### Material provided ###

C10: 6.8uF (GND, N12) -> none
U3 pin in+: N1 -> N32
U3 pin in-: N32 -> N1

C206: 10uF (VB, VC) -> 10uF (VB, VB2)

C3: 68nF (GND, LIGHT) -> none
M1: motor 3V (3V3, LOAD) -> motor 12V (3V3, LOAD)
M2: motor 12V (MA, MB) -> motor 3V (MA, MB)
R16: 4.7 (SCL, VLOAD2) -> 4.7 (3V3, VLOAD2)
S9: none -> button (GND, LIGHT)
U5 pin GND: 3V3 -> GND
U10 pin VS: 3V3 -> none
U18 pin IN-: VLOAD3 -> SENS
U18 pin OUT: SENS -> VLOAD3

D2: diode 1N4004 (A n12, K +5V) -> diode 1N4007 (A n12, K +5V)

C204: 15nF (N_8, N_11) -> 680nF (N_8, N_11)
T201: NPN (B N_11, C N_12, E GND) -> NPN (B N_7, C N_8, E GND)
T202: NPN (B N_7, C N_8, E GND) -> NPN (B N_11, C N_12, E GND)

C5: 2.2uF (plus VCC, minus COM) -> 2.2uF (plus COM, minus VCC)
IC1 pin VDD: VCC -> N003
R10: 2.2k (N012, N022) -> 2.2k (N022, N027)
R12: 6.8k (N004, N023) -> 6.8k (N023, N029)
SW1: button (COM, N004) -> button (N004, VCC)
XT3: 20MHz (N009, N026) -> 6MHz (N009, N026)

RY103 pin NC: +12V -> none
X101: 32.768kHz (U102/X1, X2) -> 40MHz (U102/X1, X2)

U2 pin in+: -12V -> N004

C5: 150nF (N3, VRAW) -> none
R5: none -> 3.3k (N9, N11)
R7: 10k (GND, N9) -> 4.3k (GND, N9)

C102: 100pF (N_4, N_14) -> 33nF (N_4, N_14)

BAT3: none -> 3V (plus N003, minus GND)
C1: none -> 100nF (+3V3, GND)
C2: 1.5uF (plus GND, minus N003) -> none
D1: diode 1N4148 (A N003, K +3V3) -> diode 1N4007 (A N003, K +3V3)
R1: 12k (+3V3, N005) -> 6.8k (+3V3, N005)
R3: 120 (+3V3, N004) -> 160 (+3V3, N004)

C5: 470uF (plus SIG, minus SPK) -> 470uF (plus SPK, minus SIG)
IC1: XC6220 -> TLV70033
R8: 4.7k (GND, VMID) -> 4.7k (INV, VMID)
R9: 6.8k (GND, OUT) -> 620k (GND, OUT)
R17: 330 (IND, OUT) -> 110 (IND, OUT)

###

**Problem**:
Reproduce each line, exactly as it appears, from the one that contains "IC1: XC6220 -> TLV70033" through the last line of the records. Add no other lines.

**Exercise solution**:
IC1: XC6220 -> TLV70033
R8: 4.7k (GND, VMID) -> 4.7k (INV, VMID)
R9: 6.8k (GND, OUT) -> 620k (GND, OUT)
R17: 330 (IND, OUT) -> 110 (IND, OUT)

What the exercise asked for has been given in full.